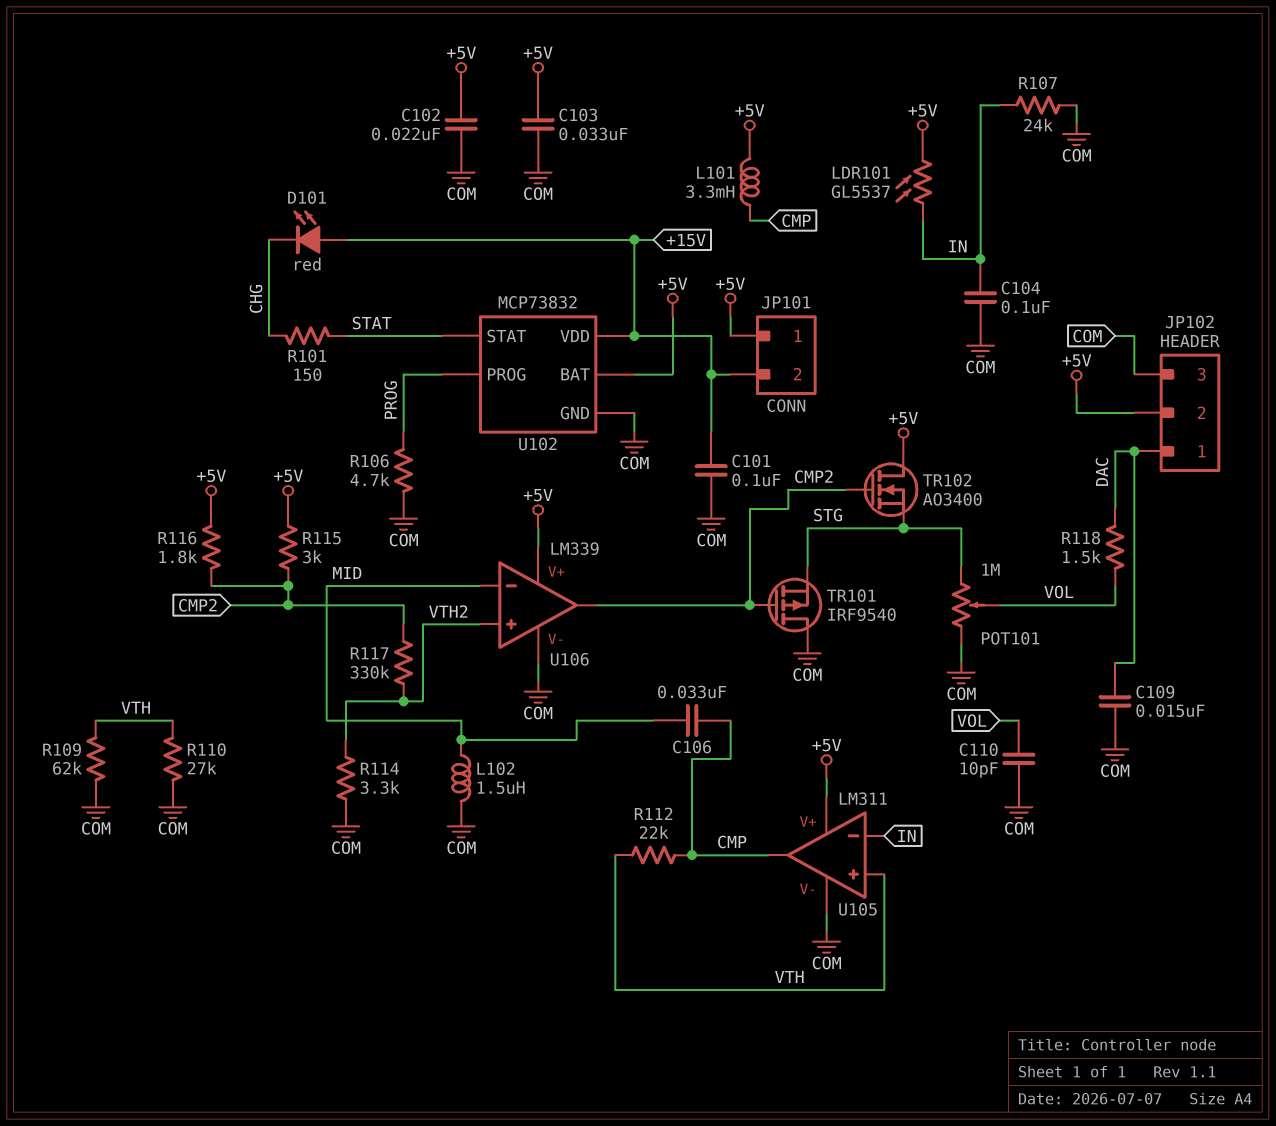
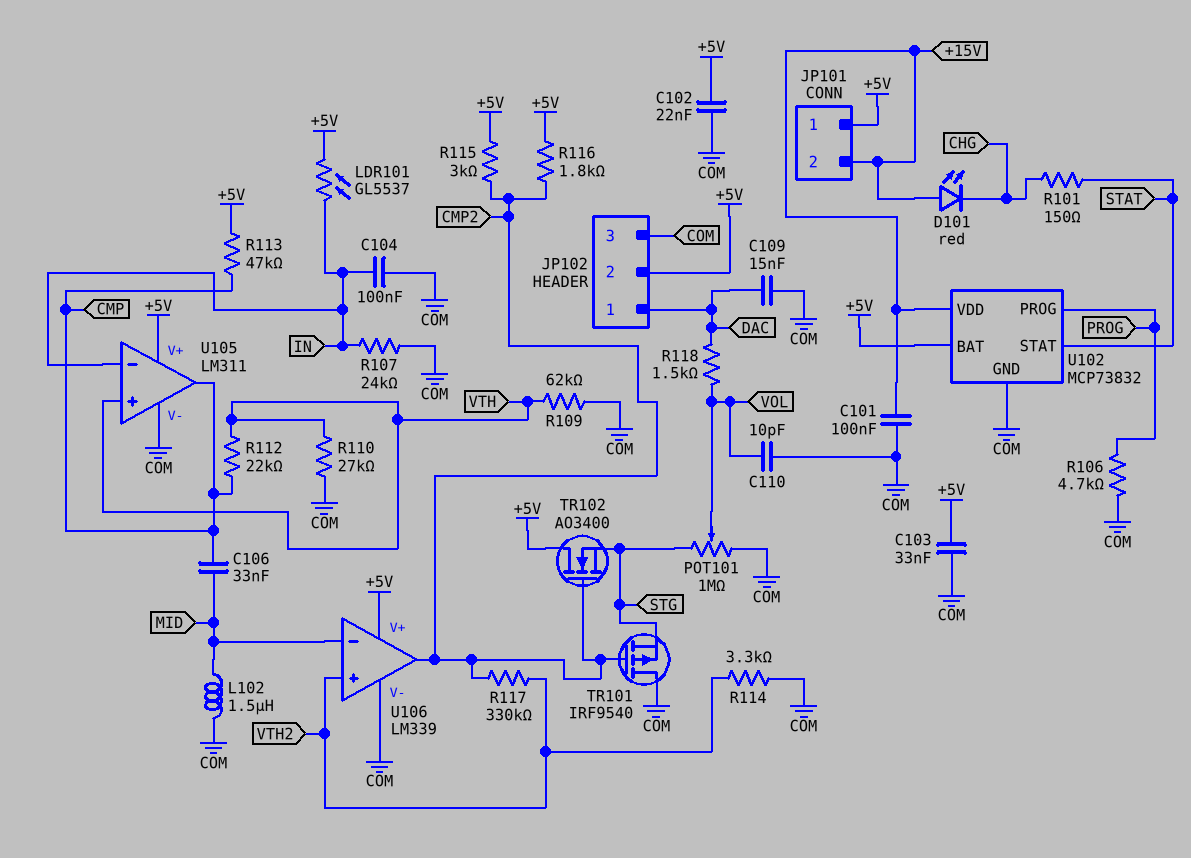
L101: 3.3mH (+5V, CMP) -> none
R113: none -> 47k (+5V, CMP)

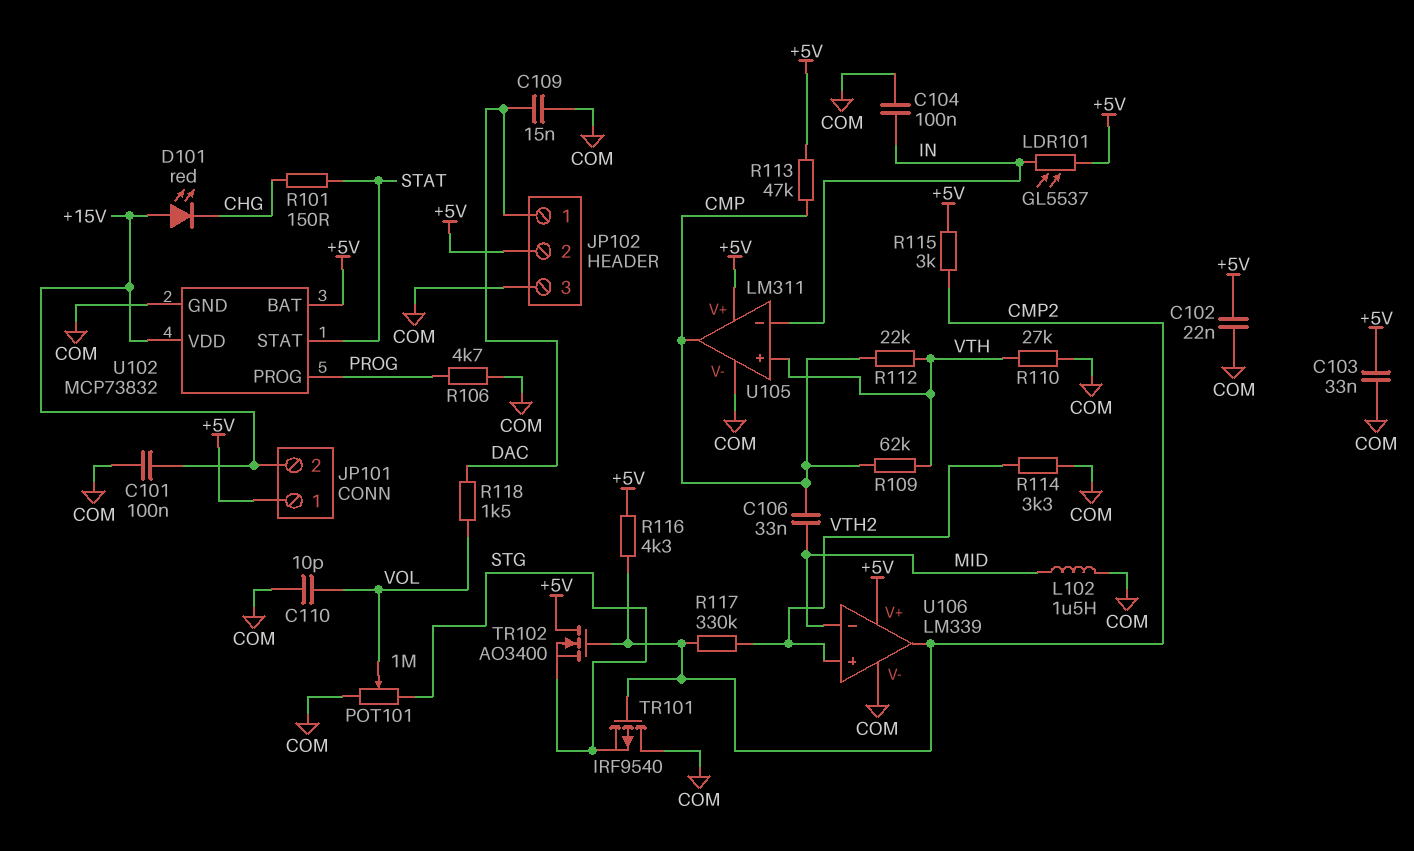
R107: 24k (COM, IN) -> none
R109: 62k (COM, VTH) -> 62k (CMP, VTH)
R116: 1.8k (+5V, CMP2) -> 4.3k (+5V, CMP2)

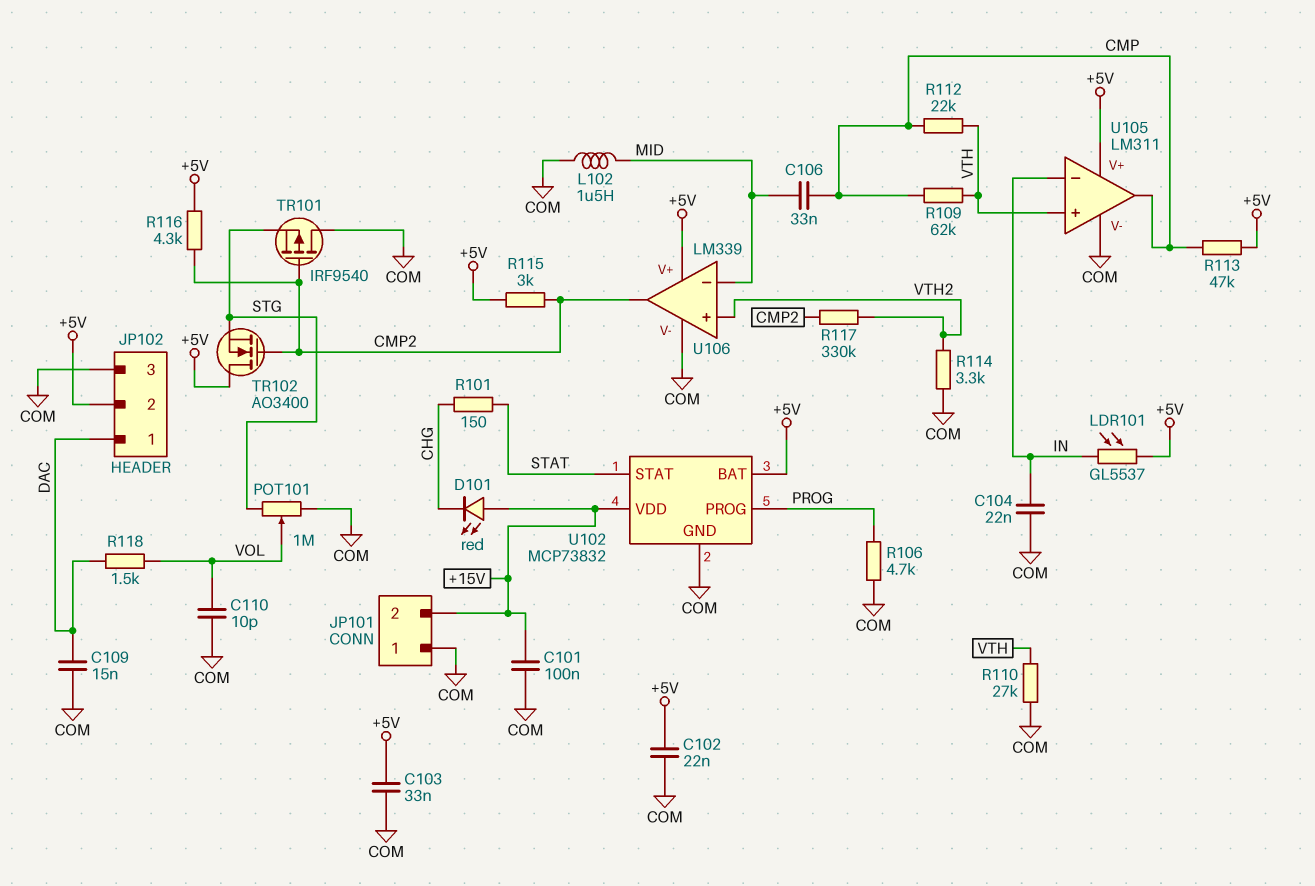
C104: 100nF (COM, IN) -> 22nF (COM, IN)
JP101 pin 1: +5V -> COM

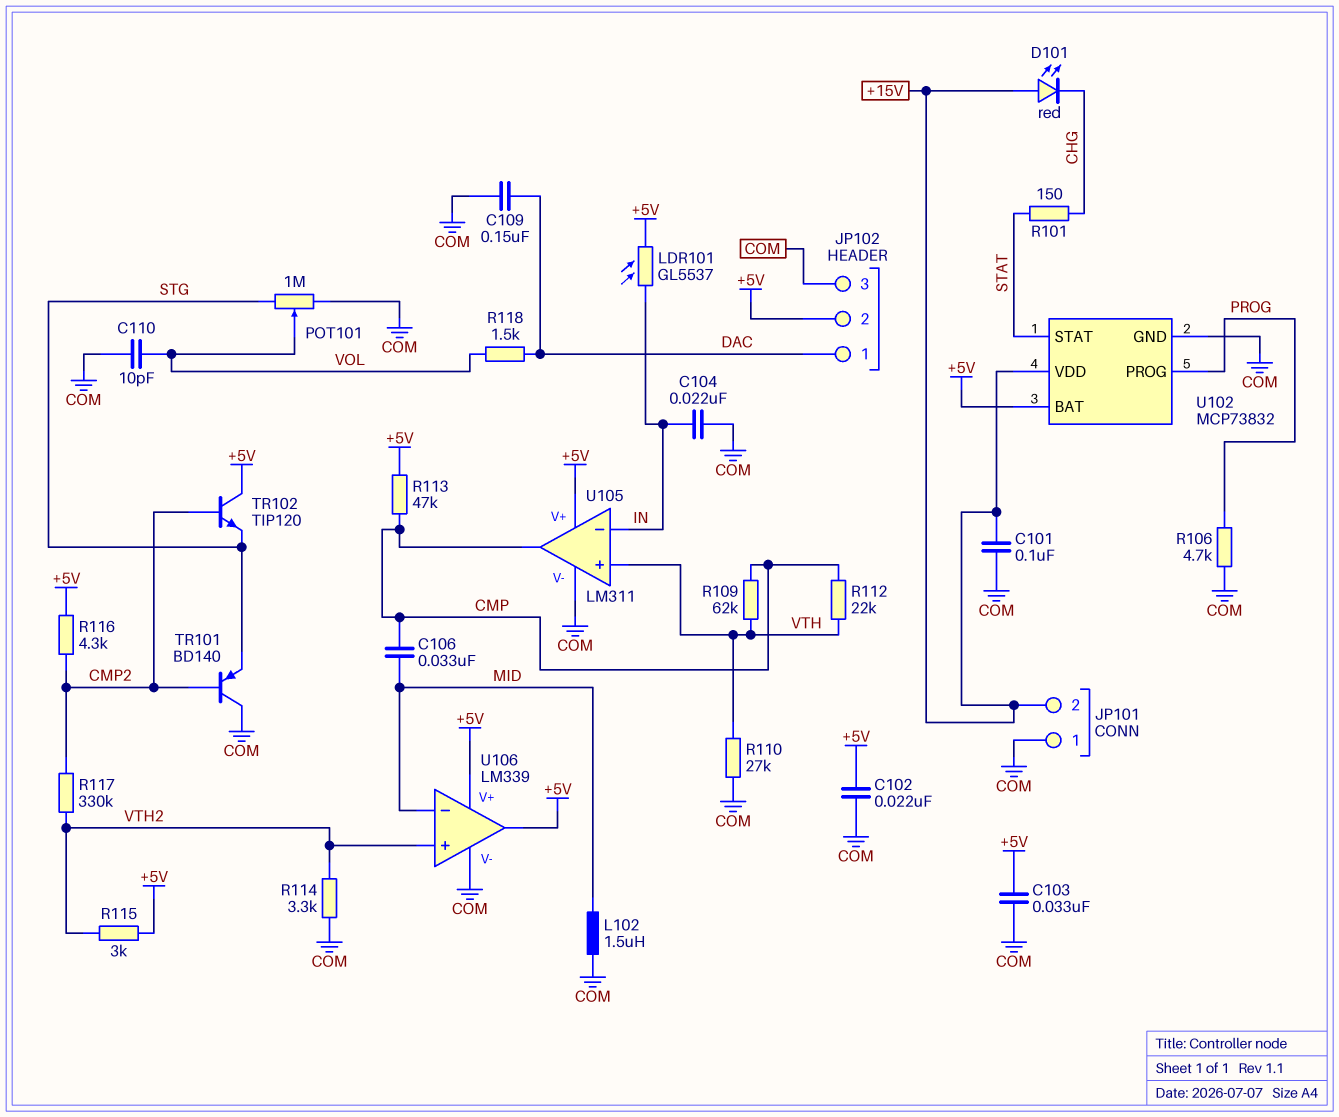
C109: 15nF (COM, DAC) -> 150nF (COM, DAC)
R115: 3k (+5V, CMP2) -> 3k (+5V, VTH2)
TR101: PMOS IRF9540 (G CMP2, D COM, S STG) -> PNP BD140 (B CMP2, C COM, E STG)
TR102: NMOS AO3400 (G CMP2, D +5V, S STG) -> NPN TIP120 (B CMP2, C +5V, E STG)
U106 pin out: CMP2 -> +5V

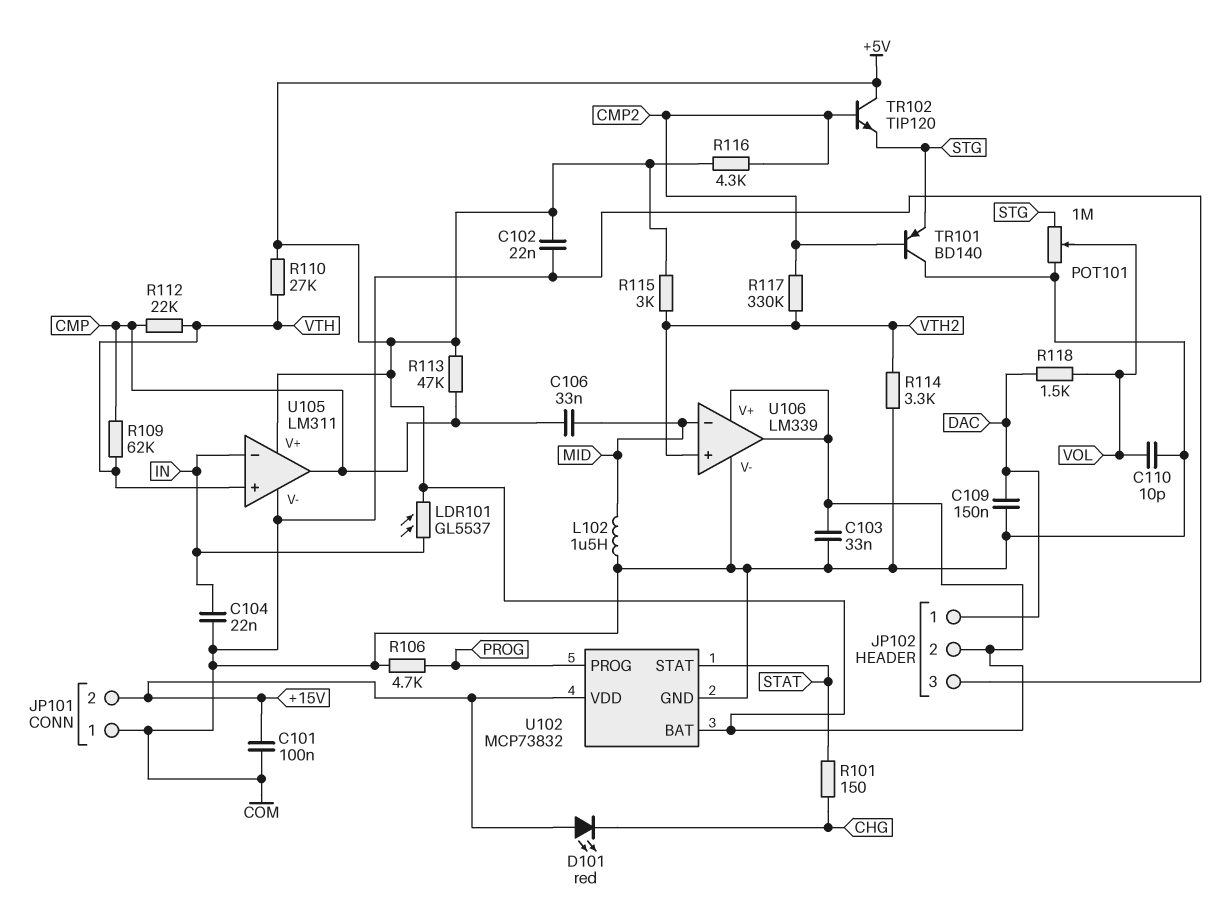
R110: 27k (COM, VTH) -> 27k (+5V, VTH)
::::::::::
- [What to produce]:
Transcribe the data word for word, with no images.

- [Answer below]:
L101: 3.3mH (+5V, CMP) -> none
R113: none -> 47k (+5V, CMP)

R107: 24k (COM, IN) -> none
R109: 62k (COM, VTH) -> 62k (CMP, VTH)
R116: 1.8k (+5V, CMP2) -> 4.3k (+5V, CMP2)

C104: 100nF (COM, IN) -> 22nF (COM, IN)
JP101 pin 1: +5V -> COM

C109: 15nF (COM, DAC) -> 150nF (COM, DAC)
R115: 3k (+5V, CMP2) -> 3k (+5V, VTH2)
TR101: PMOS IRF9540 (G CMP2, D COM, S STG) -> PNP BD140 (B CMP2, C COM, E STG)
TR102: NMOS AO3400 (G CMP2, D +5V, S STG) -> NPN TIP120 (B CMP2, C +5V, E STG)
U106 pin out: CMP2 -> +5V

R110: 27k (COM, VTH) -> 27k (+5V, VTH)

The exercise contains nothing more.